▼
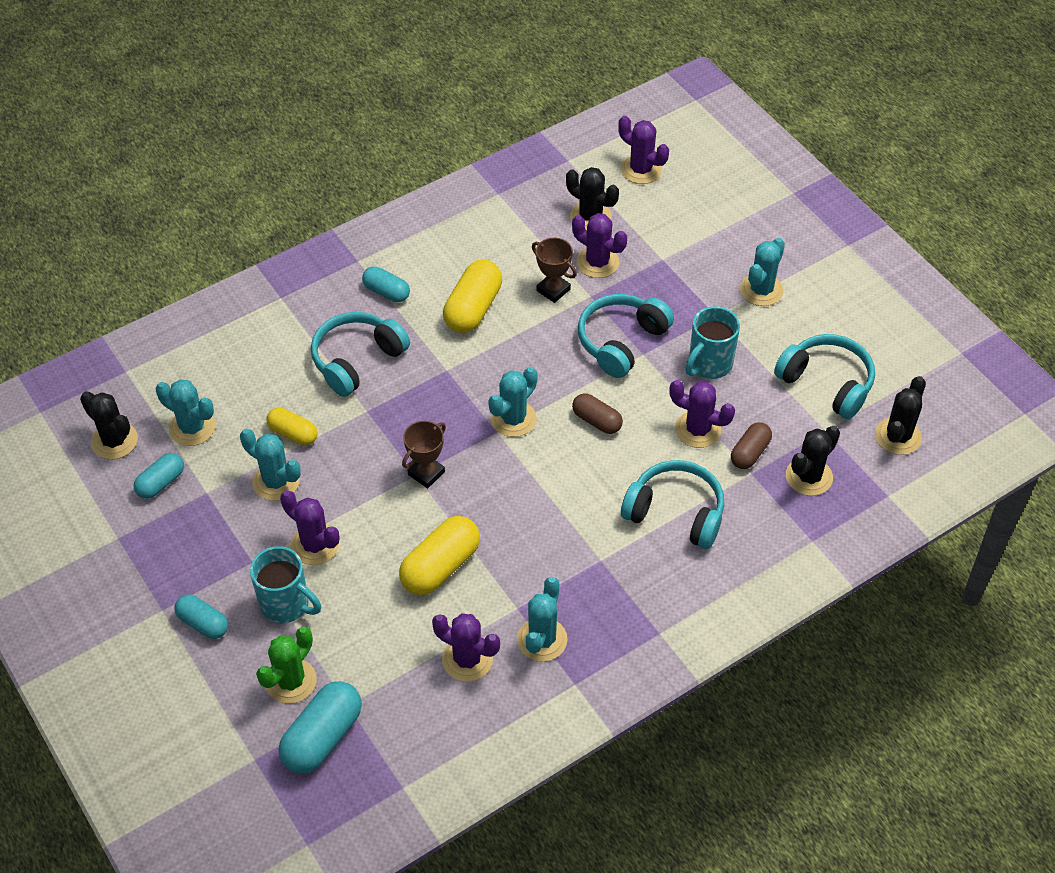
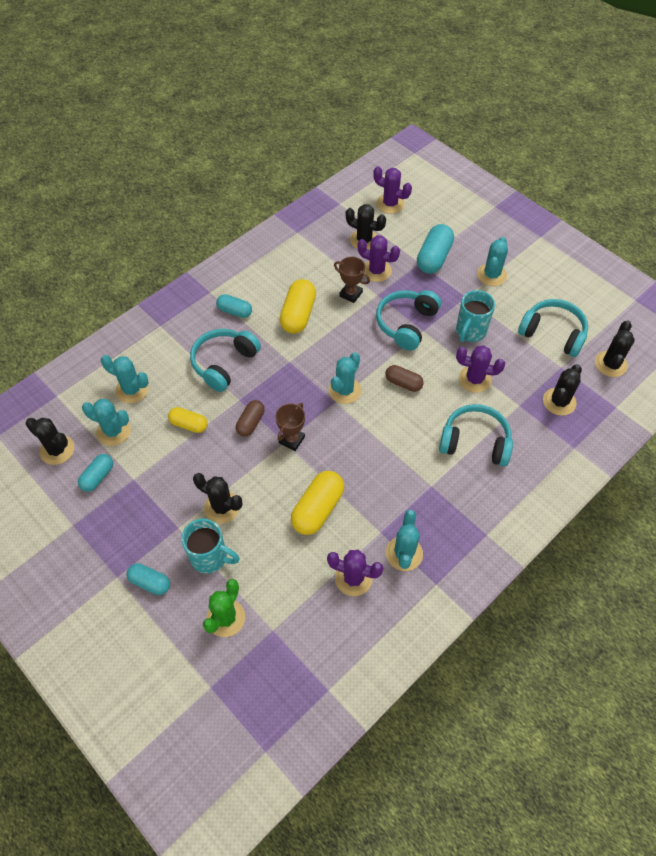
camera: 10 degrees left, 5 degrees up
(276, 482) = (183, 463): turquoise cactus -> turquoise cactus (132, 390)
(315, 545) = (222, 507): purple cactus -> black cactus
(322, 737) = (259, 659): turquoise capsule -> turquoise capsule (434, 258)
(750, 453) = (514, 390): brown capsule -> brown capsule (250, 423)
▲
Once the pictures are set aside, copy the remaining text of every entry exactly.

**Answer for the task**
camera: 10 degrees left, 5 degrees up
(276, 482) = (183, 463): turquoise cactus -> turquoise cactus (132, 390)
(315, 545) = (222, 507): purple cactus -> black cactus
(322, 737) = (259, 659): turquoise capsule -> turquoise capsule (434, 258)
(750, 453) = (514, 390): brown capsule -> brown capsule (250, 423)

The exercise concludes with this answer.